# [EXERCISE GOAL]
Repeat, exactly and alone, every line from the line that contains "red brick H8:I9" to the end of the entries.

Image change detection data

□ □ □ □ □ □ □

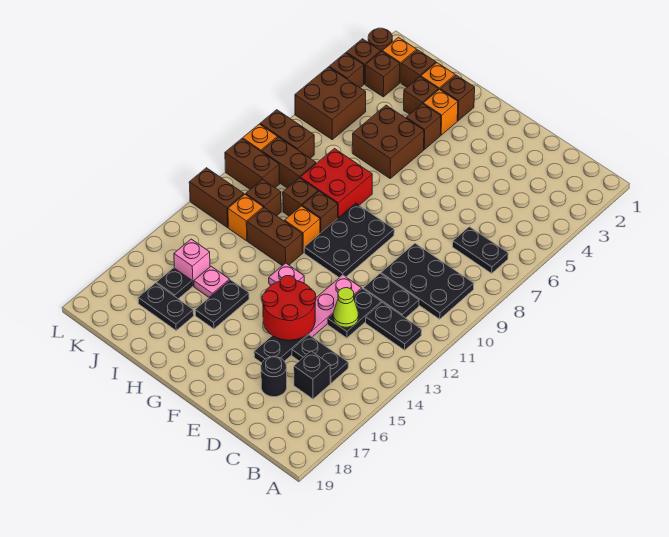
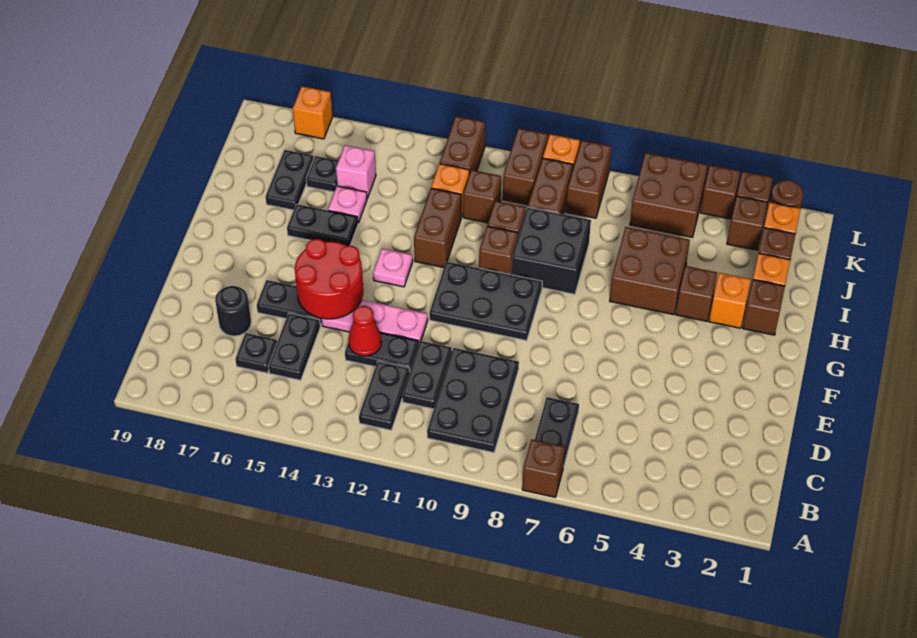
black brick C16 level 1 -> black plate C16 level 1
lime cone D13 level 2 -> red cone D13 level 2
red brick H8:I9 level 1 -> black brick H8:I9 level 1
orange brick H11 level 1 -> orange brick L17 level 1
brown brick I3 level 1 -> brown brick A7 level 1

□ □ □ □ □ □ □

# [RESULT]
red brick H8:I9 level 1 -> black brick H8:I9 level 1
orange brick H11 level 1 -> orange brick L17 level 1
brown brick I3 level 1 -> brown brick A7 level 1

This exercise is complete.